◆ **What you need to do**
Each record, word for word and stripped of pictures, is what the answer should contain.

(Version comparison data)
• • •

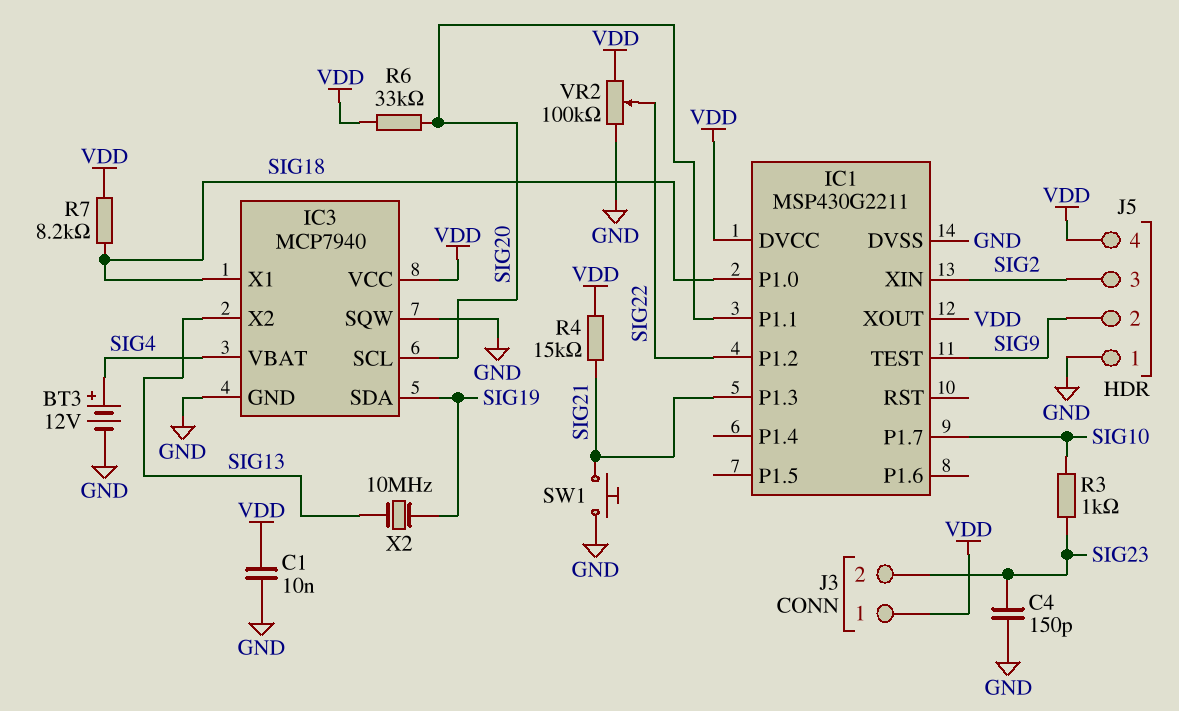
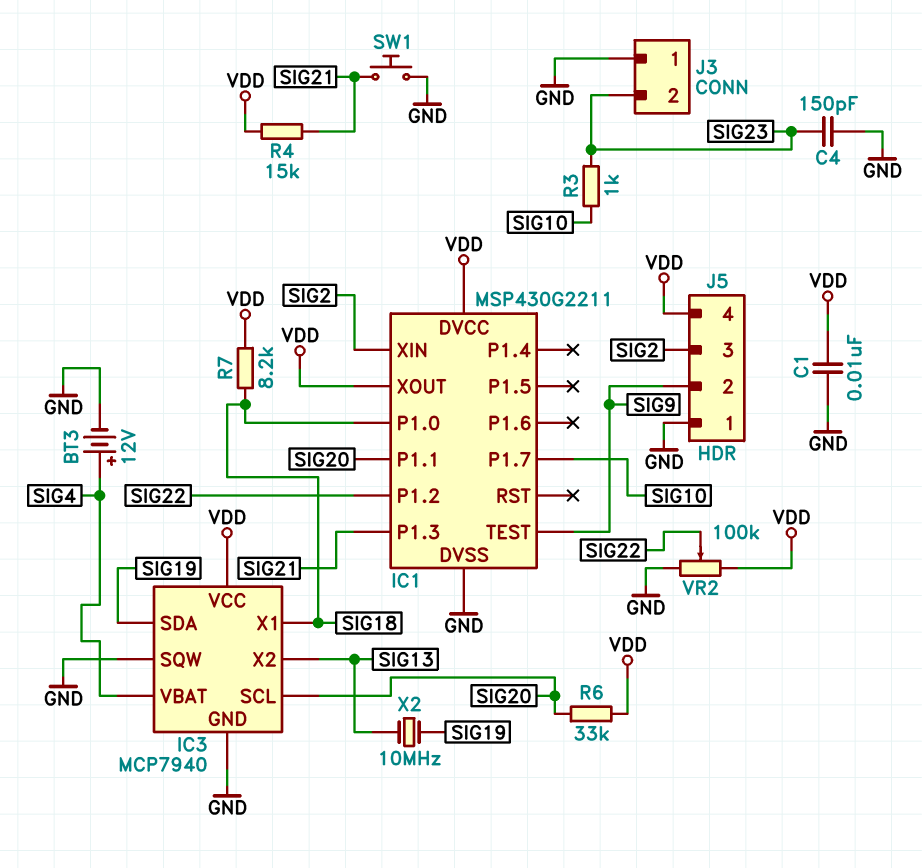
J3 pin 1: VDD -> GND

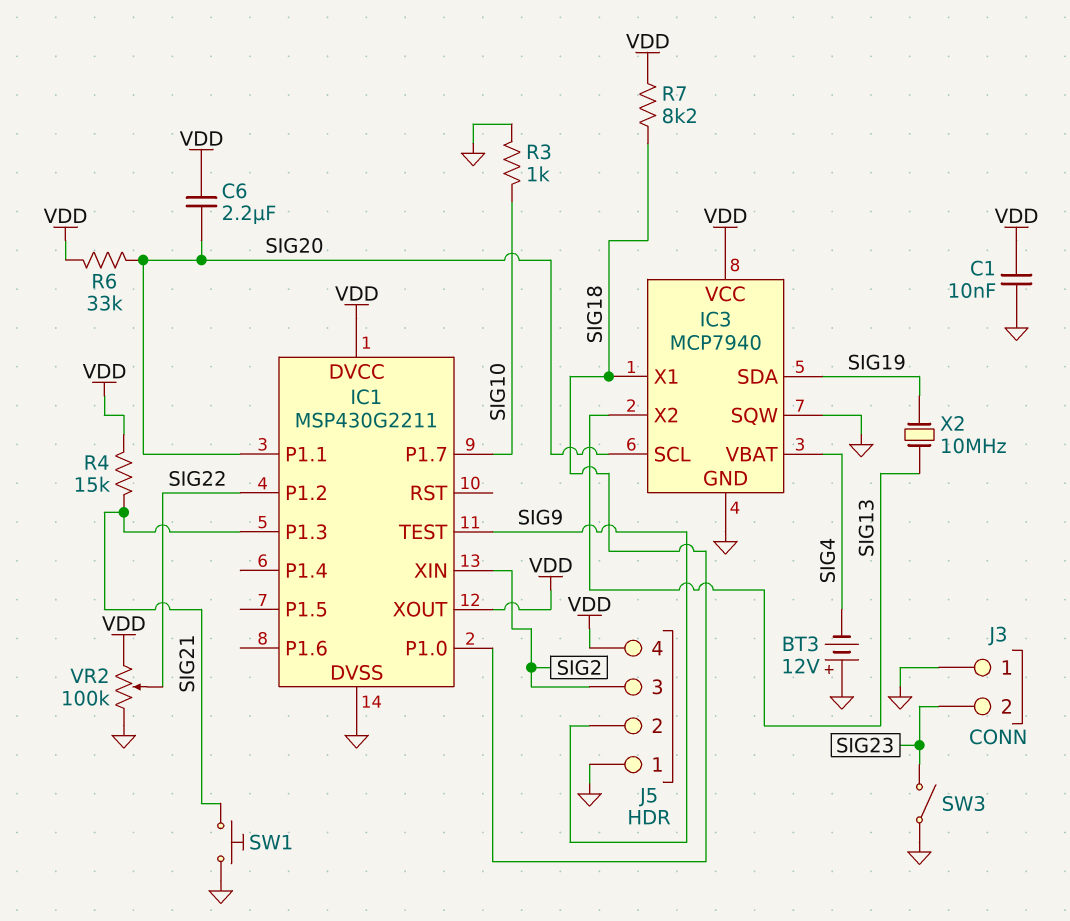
BT3: 12V (plus SIG4, minus GND) -> 12V (plus GND, minus SIG4)
C4: 150pF (GND, SIG23) -> none
C6: none -> 2.2uF (SIG20, VDD)
R3: 1k (SIG10, SIG23) -> 1k (GND, SIG10)
SW3: none -> switch (GND, SIG23)

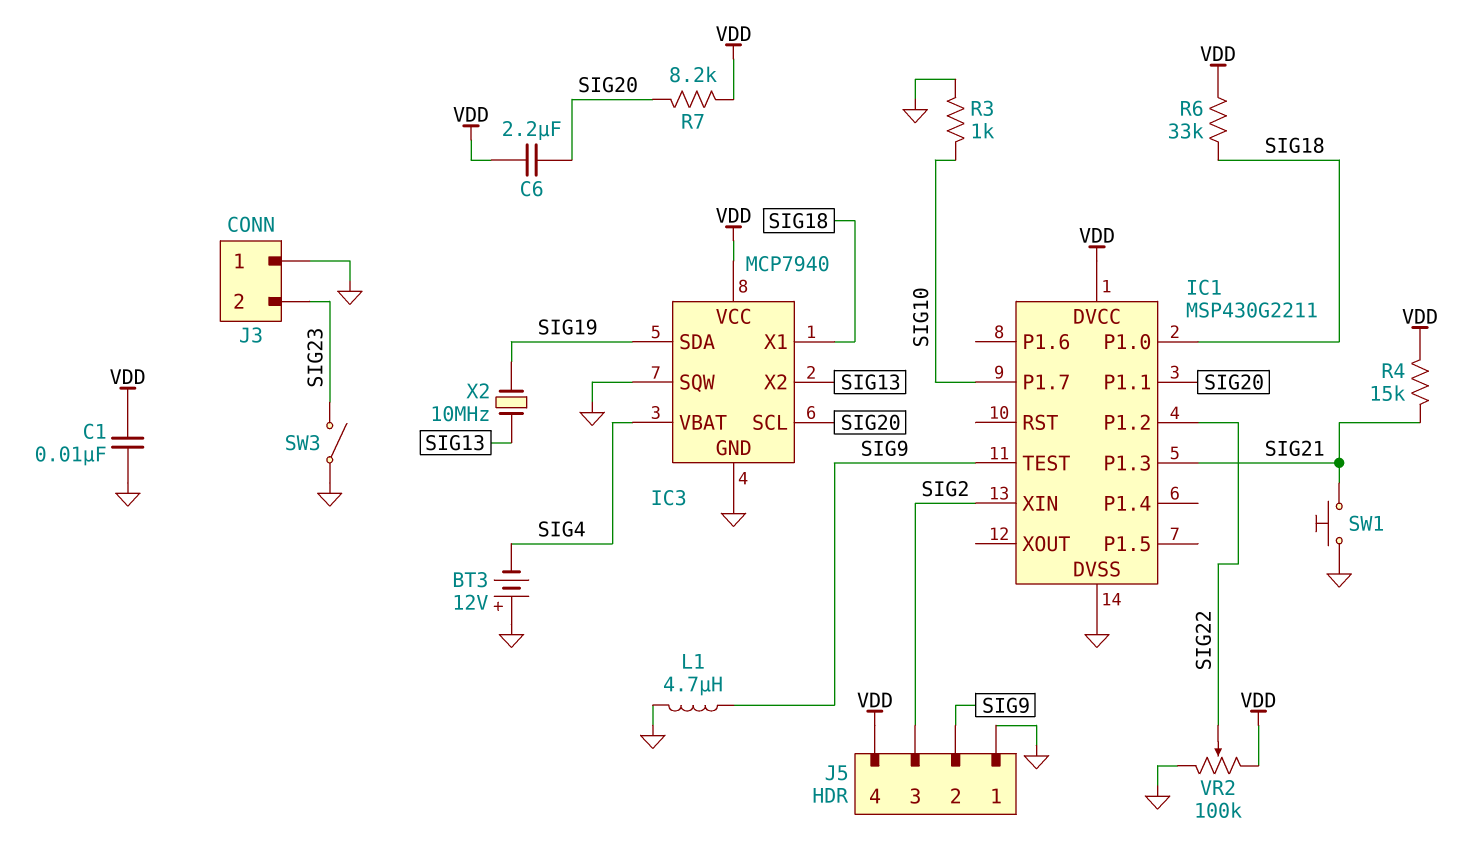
IC1 pin XOUT: VDD -> none
L1: none -> 4.7uH (GND, SIG9)
R6: 33k (SIG20, VDD) -> 33k (SIG18, VDD)
R7: 8.2k (SIG18, VDD) -> 8.2k (SIG20, VDD)

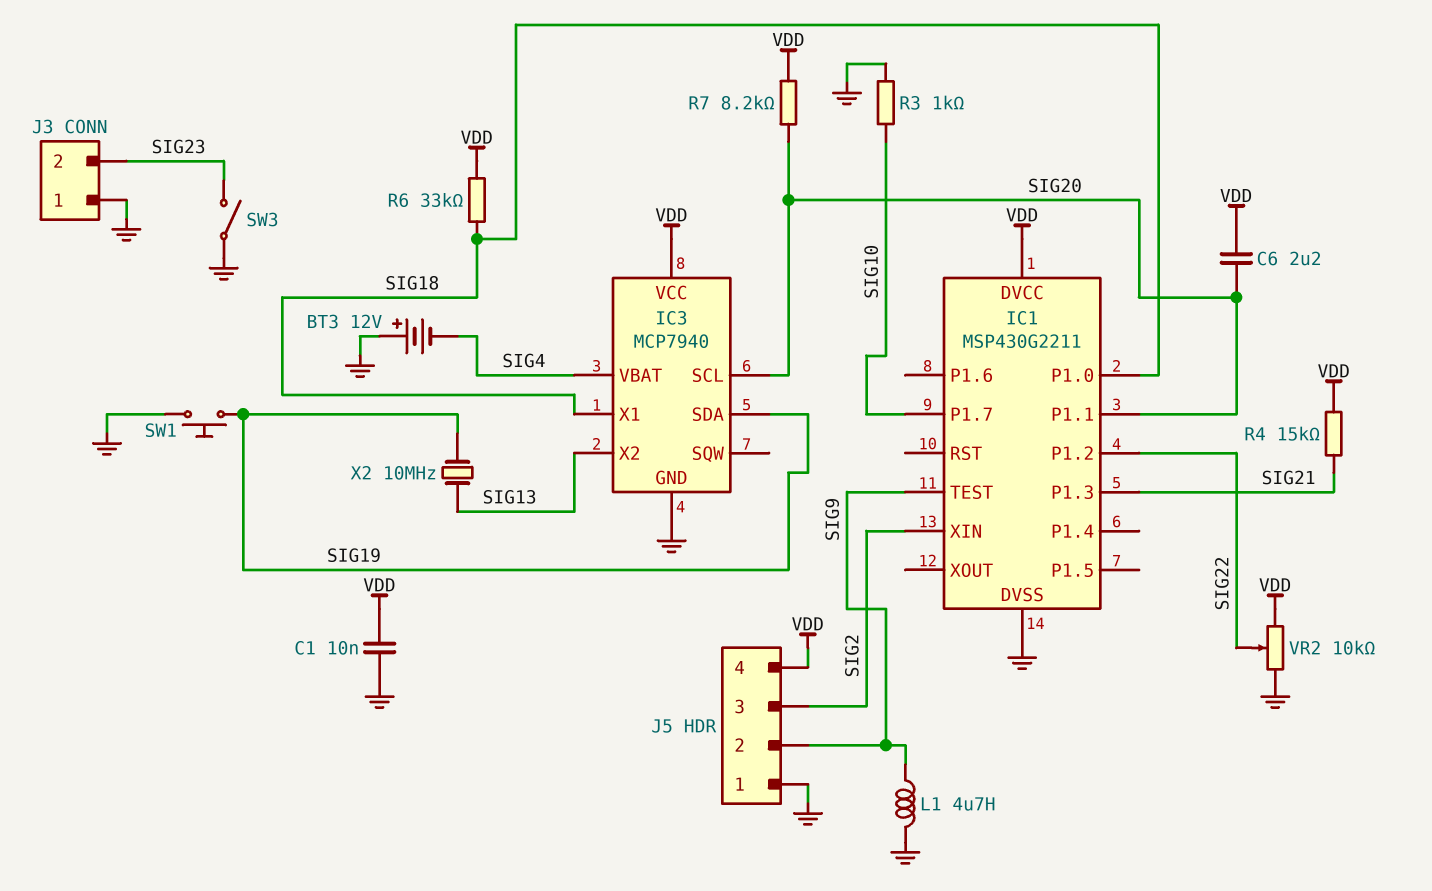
IC3 pin SQW: GND -> none
SW1: button (GND, SIG21) -> button (GND, SIG19)
VR2: 100k (GND, VDD, wiper SIG22) -> 10k (GND, VDD, wiper SIG22)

• • •

◆ **Answer to this problem**
J3 pin 1: VDD -> GND

BT3: 12V (plus SIG4, minus GND) -> 12V (plus GND, minus SIG4)
C4: 150pF (GND, SIG23) -> none
C6: none -> 2.2uF (SIG20, VDD)
R3: 1k (SIG10, SIG23) -> 1k (GND, SIG10)
SW3: none -> switch (GND, SIG23)

IC1 pin XOUT: VDD -> none
L1: none -> 4.7uH (GND, SIG9)
R6: 33k (SIG20, VDD) -> 33k (SIG18, VDD)
R7: 8.2k (SIG18, VDD) -> 8.2k (SIG20, VDD)

IC3 pin SQW: GND -> none
SW1: button (GND, SIG21) -> button (GND, SIG19)
VR2: 100k (GND, VDD, wiper SIG22) -> 10k (GND, VDD, wiper SIG22)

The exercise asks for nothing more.